• DESCRIPTION OF THE TASK: Pictures do not belong in the copy. Write out exactly the lines from the one containing "chair: (69, 617) -> (613, 33), added" through the end of the data.

#### DATA IN THIS EXERCISE ####

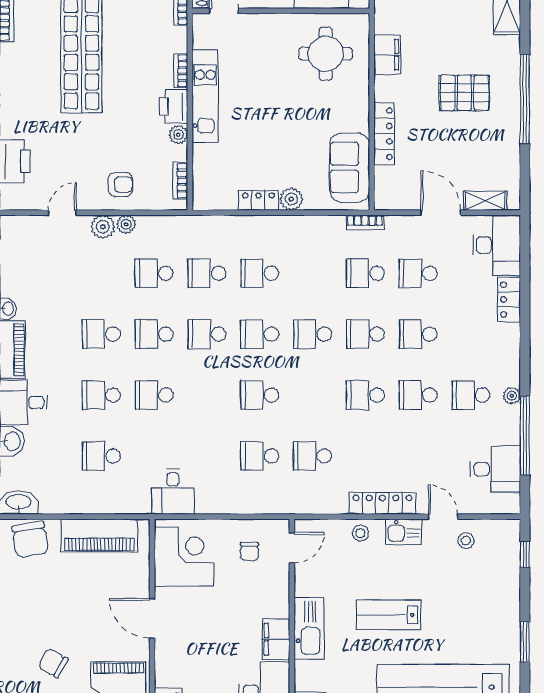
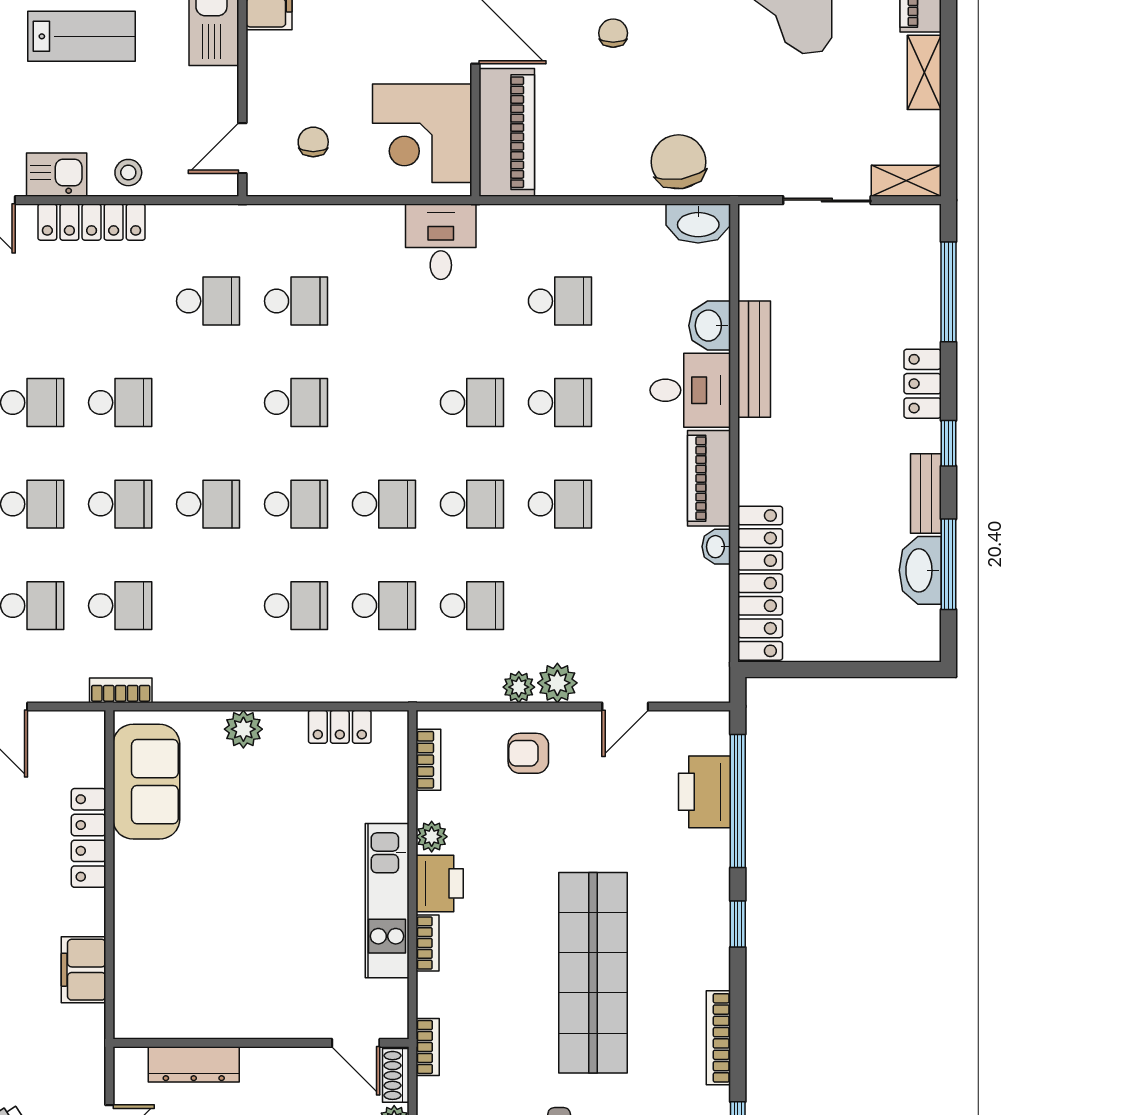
round table: (326, 54) -> (186, 971), removed
locker: (258, 200) -> (340, 727), moved
piano: (99, 535) -> (507, 132), moved, turned 90
chair: (69, 617) -> (613, 33), added

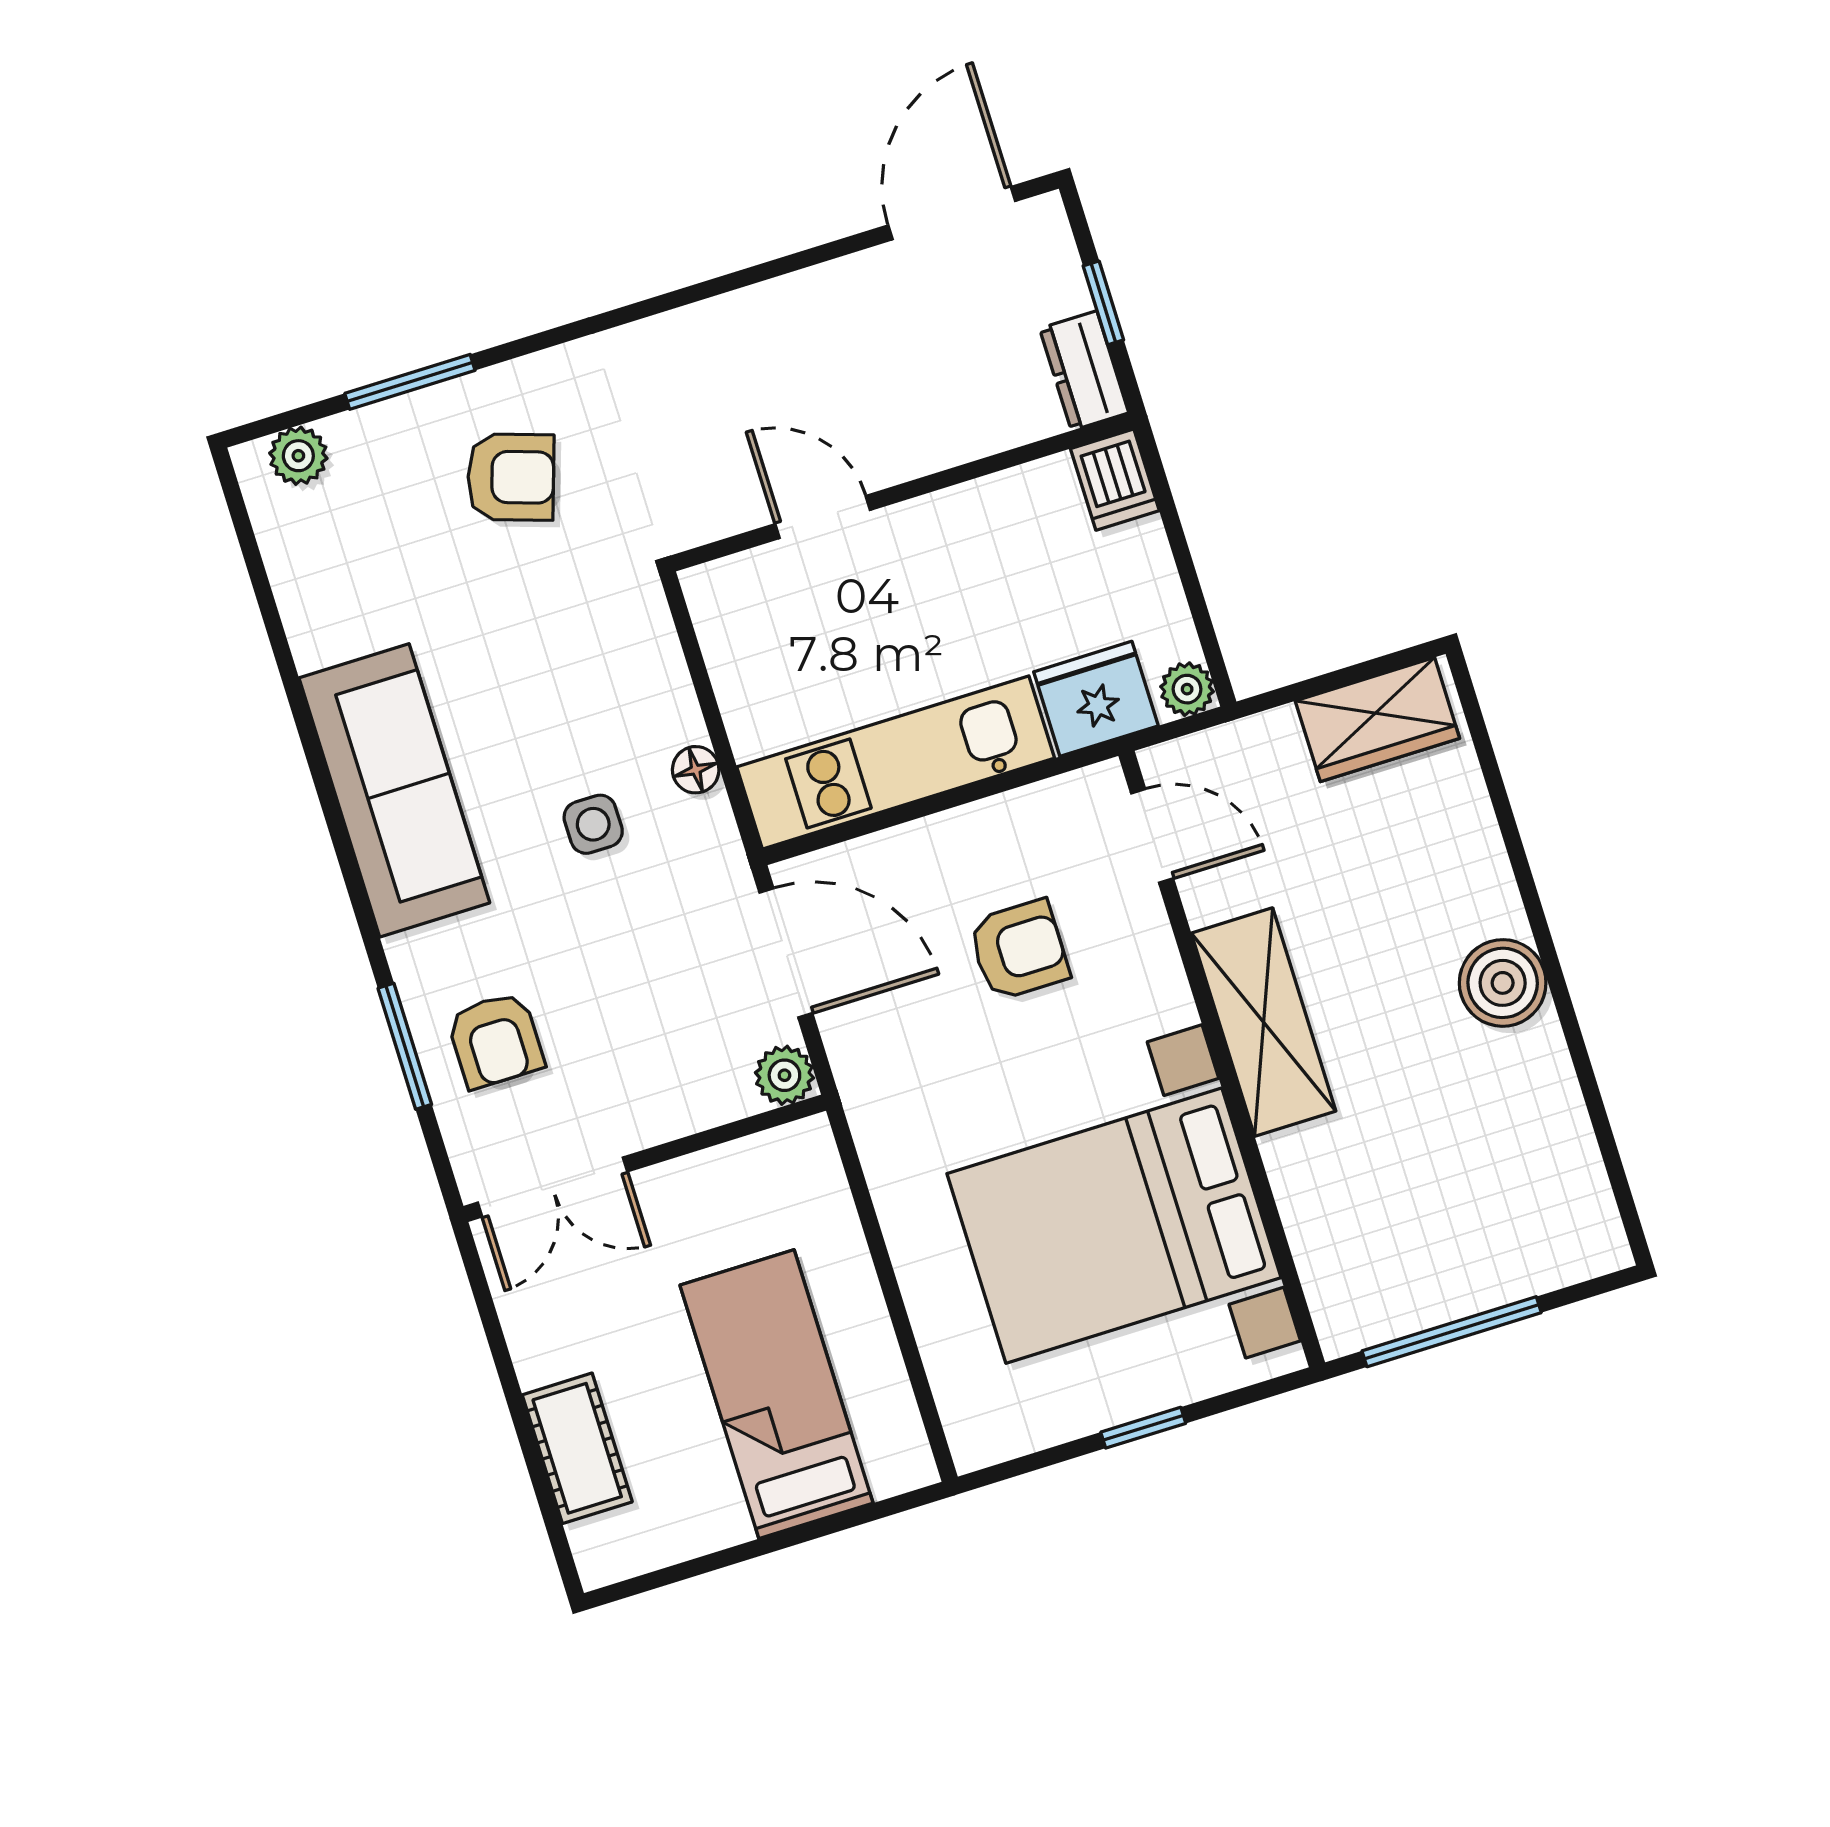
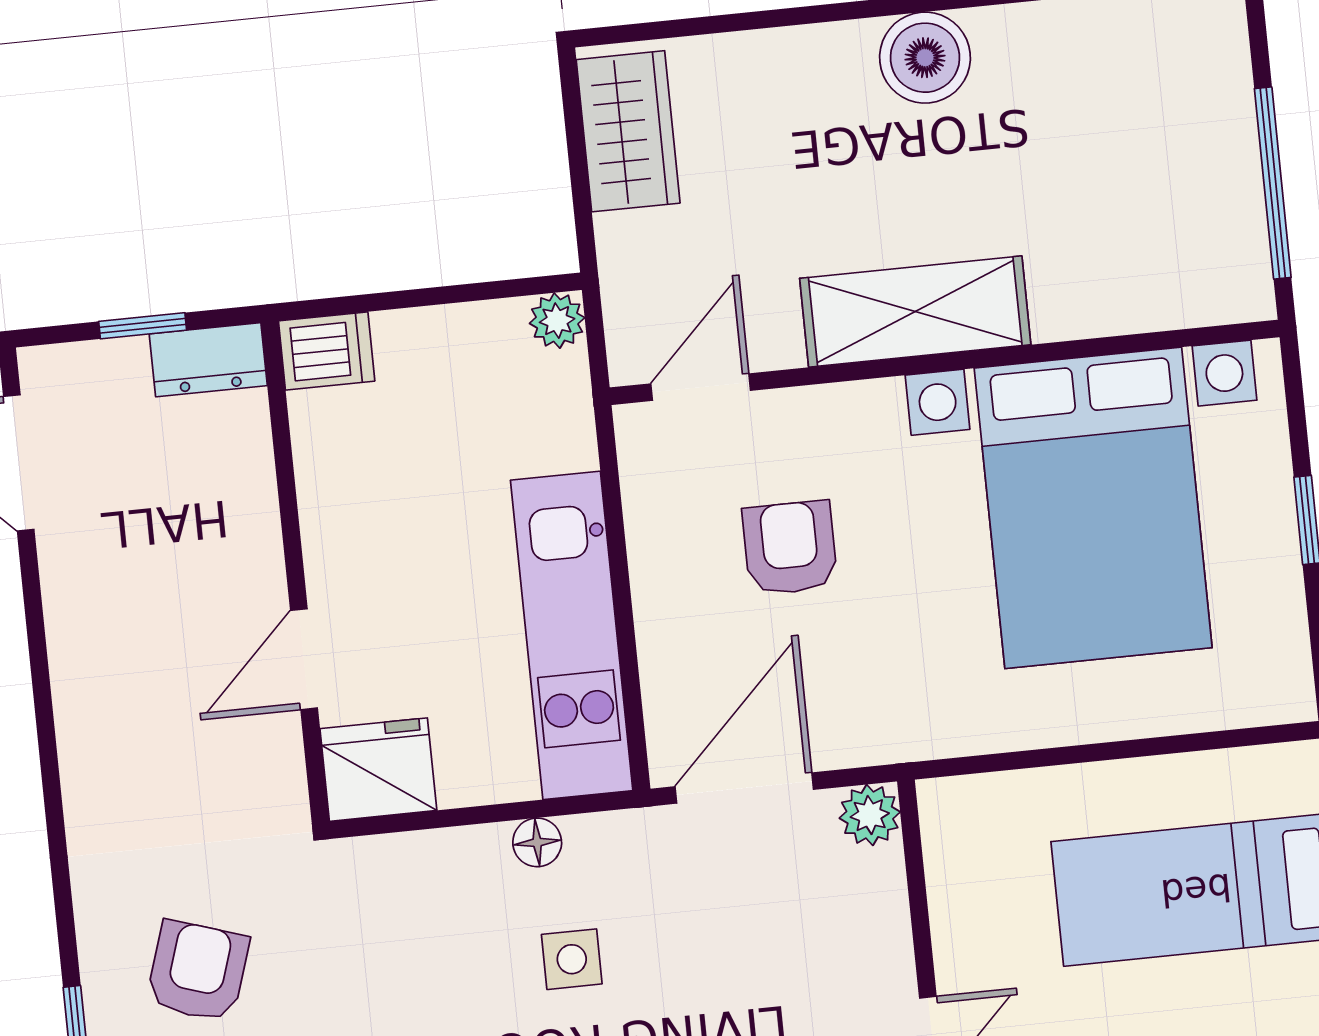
fridge: (1096, 699) -> (378, 770), moved, turned 90

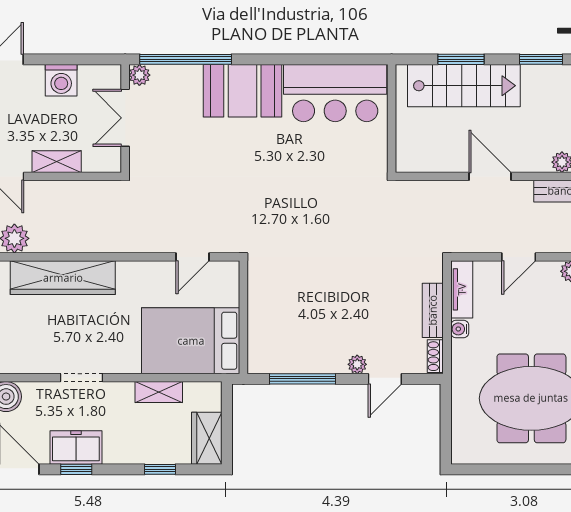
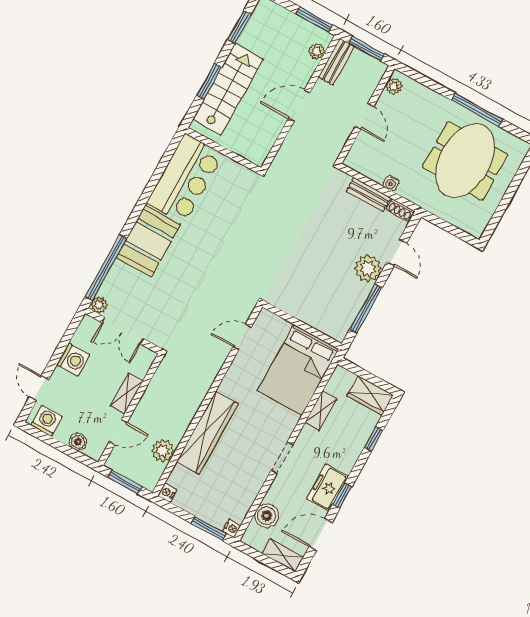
door: (193, 257) -> (242, 337), swing flipped
tv unit: (462, 289) -> (365, 167), removed
plant: (357, 364) -> (368, 268), width x1.88, depth x1.88

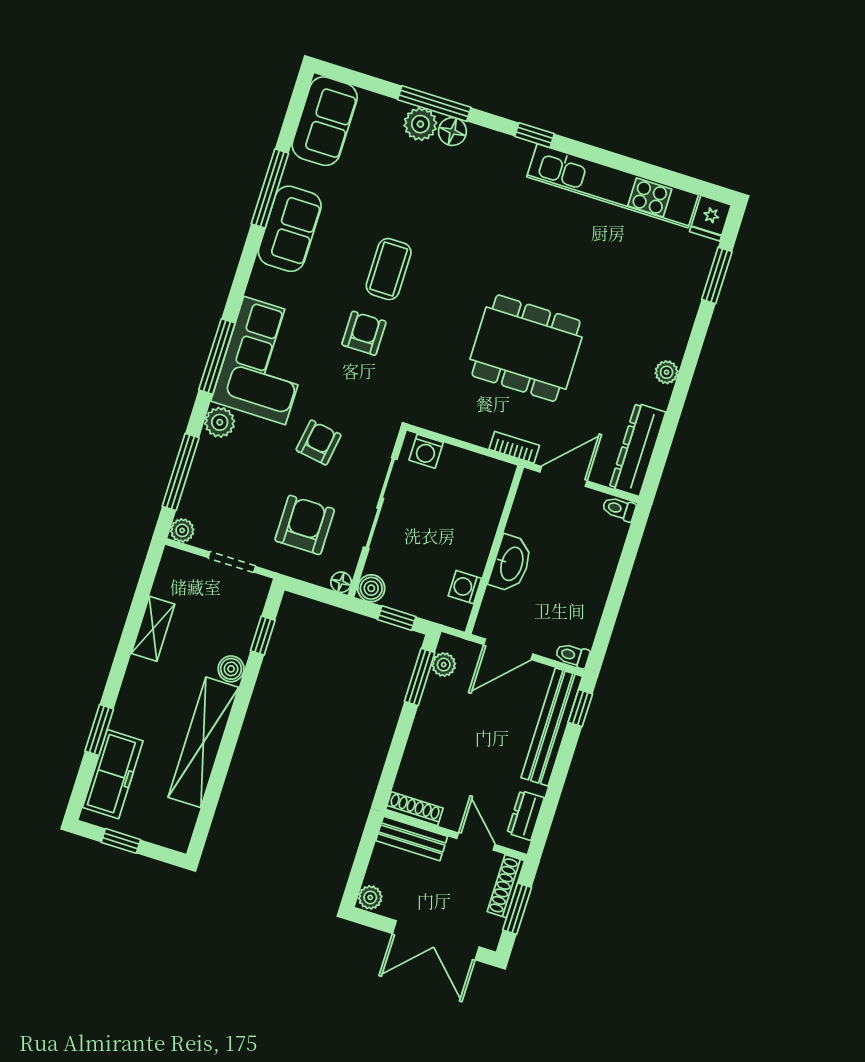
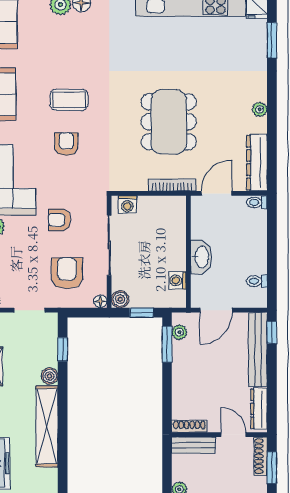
coffee table: (389, 269) -> (69, 100), turned 90
dining table: (526, 348) -> (169, 122), turned 90
armchair: (319, 442) -> (60, 220), turned -99
bookcase: (514, 447) -> (172, 185), width x1.56
toilet: (572, 655) -> (257, 281), moved
dresser: (526, 815) -> (259, 409), width x1.44

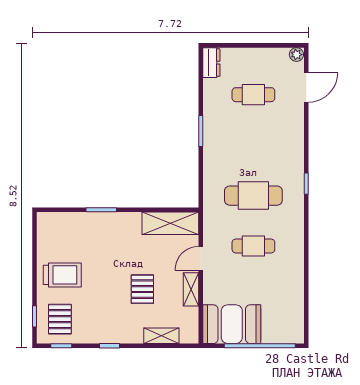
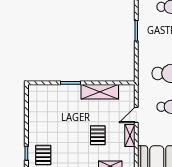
shelving: (170, 223) -> (100, 92), moved
trolley: (62, 275) -> (45, 126), removed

####

• RESPONSE AREA:
chair: (69, 617) -> (613, 33), added

fridge: (1096, 699) -> (378, 770), moved, turned 90

door: (193, 257) -> (242, 337), swing flipped
tv unit: (462, 289) -> (365, 167), removed
plant: (357, 364) -> (368, 268), width x1.88, depth x1.88

coffee table: (389, 269) -> (69, 100), turned 90
dining table: (526, 348) -> (169, 122), turned 90
armchair: (319, 442) -> (60, 220), turned -99
bookcase: (514, 447) -> (172, 185), width x1.56
toilet: (572, 655) -> (257, 281), moved
dresser: (526, 815) -> (259, 409), width x1.44

shelving: (170, 223) -> (100, 92), moved
trolley: (62, 275) -> (45, 126), removed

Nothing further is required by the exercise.